[Task goal]: Pictures are not part of the copy; reproduce the remaining data exactly.

[Provided data]:
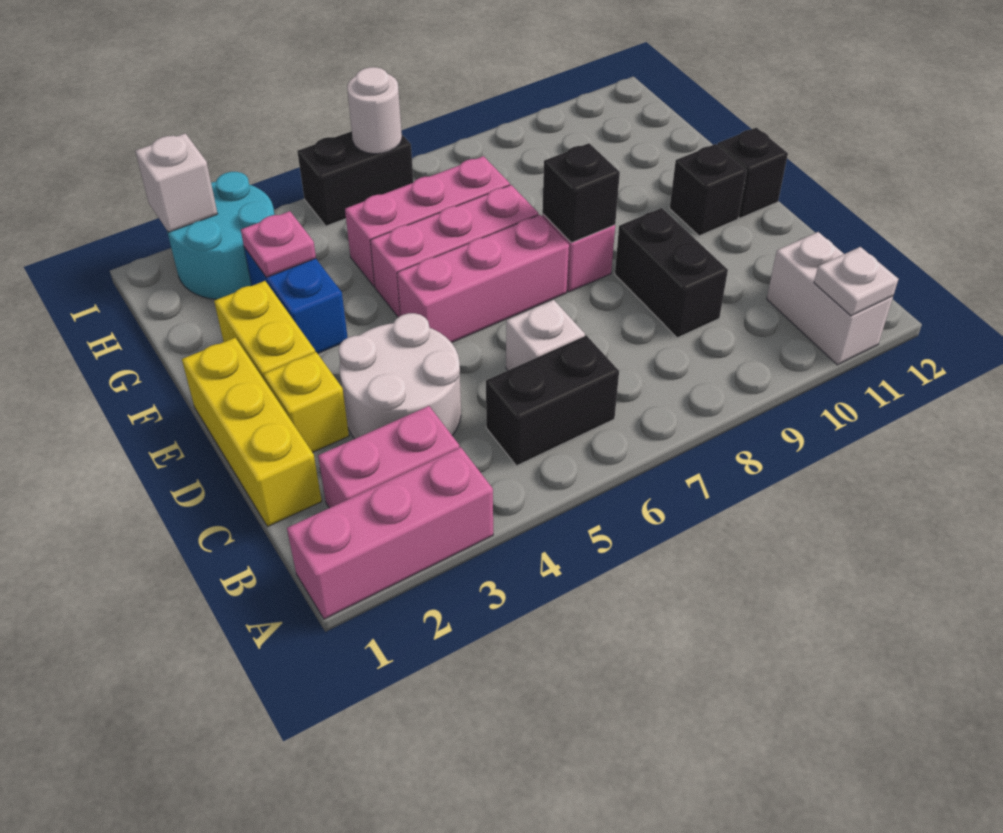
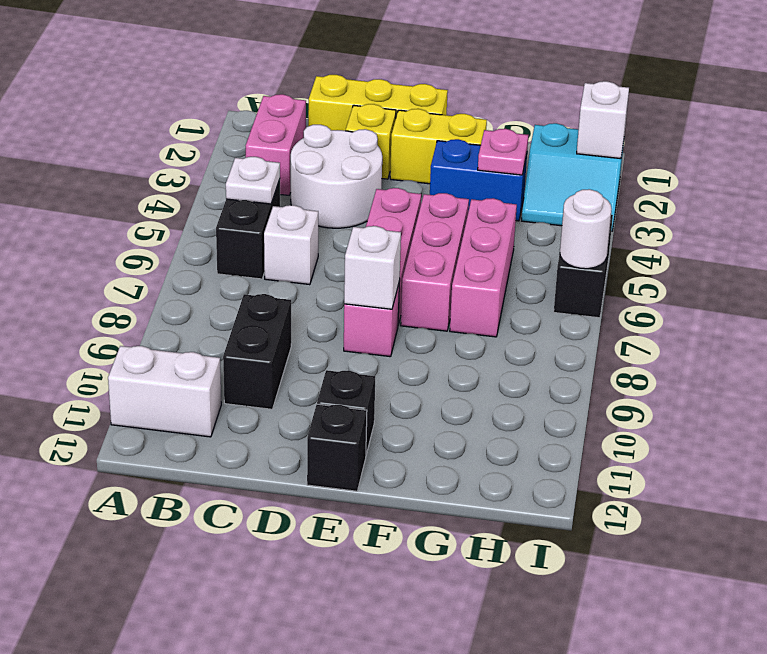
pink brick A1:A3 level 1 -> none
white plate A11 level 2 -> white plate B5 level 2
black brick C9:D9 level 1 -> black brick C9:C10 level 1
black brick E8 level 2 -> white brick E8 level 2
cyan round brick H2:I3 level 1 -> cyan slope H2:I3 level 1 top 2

[Response for this exercise]:
pink brick A1:A3 level 1 -> none
white plate A11 level 2 -> white plate B5 level 2
black brick C9:D9 level 1 -> black brick C9:C10 level 1
black brick E8 level 2 -> white brick E8 level 2
cyan round brick H2:I3 level 1 -> cyan slope H2:I3 level 1 top 2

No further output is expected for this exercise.